**What is required:**
The answer must be every entry below, word for word, with the pictures left out.

**Excerpted records:**
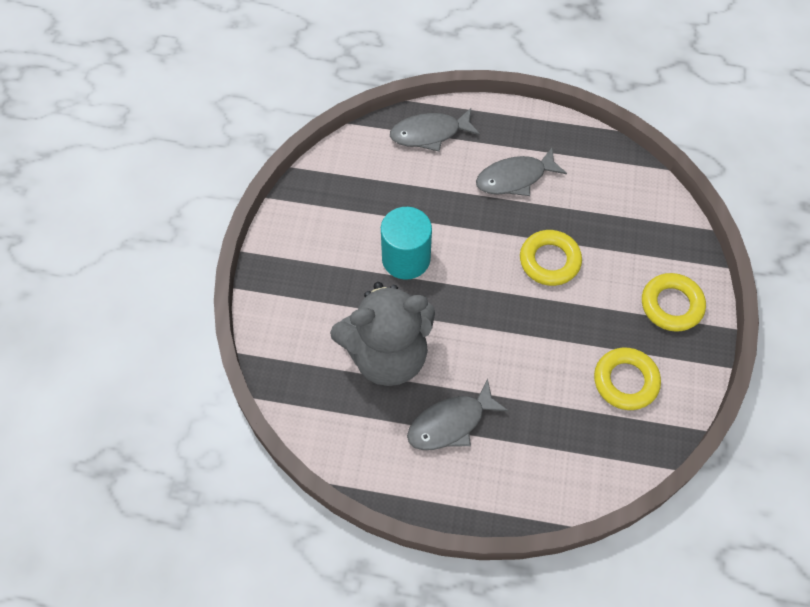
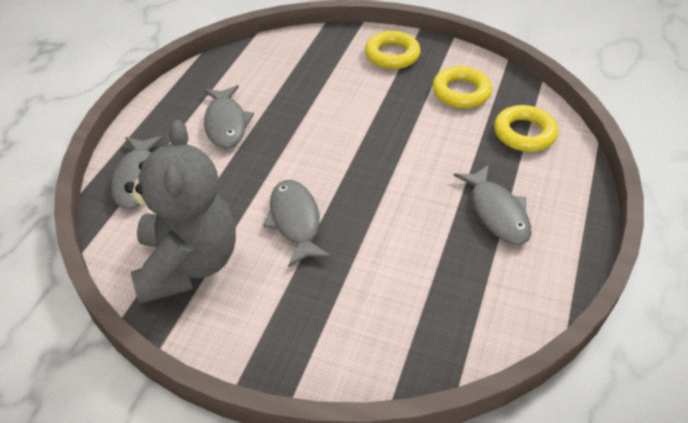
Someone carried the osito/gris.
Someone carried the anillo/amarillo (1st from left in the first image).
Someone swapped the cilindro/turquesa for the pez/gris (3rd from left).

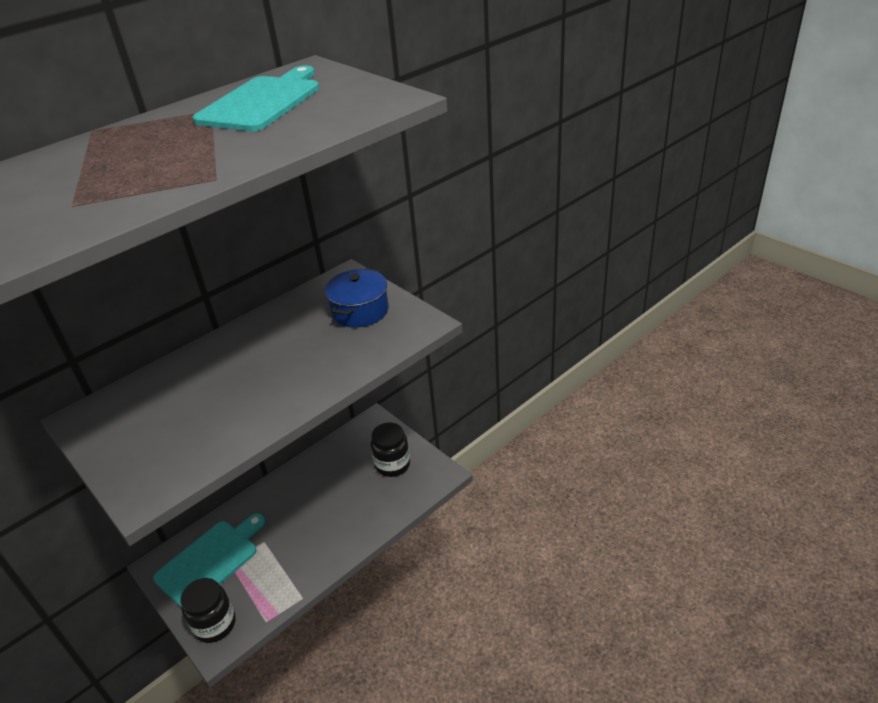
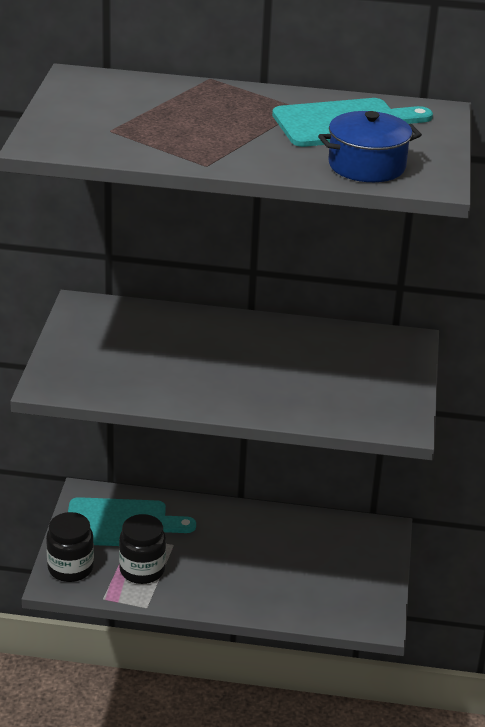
Someone carried the olla/azul.
Someone carried the tarro/negro (2nd from left).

**Result below:**
Someone carried the osito/gris.
Someone carried the anillo/amarillo (1st from left in the first image).
Someone swapped the cilindro/turquesa for the pez/gris (3rd from left).

Someone carried the olla/azul.
Someone carried the tarro/negro (2nd from left).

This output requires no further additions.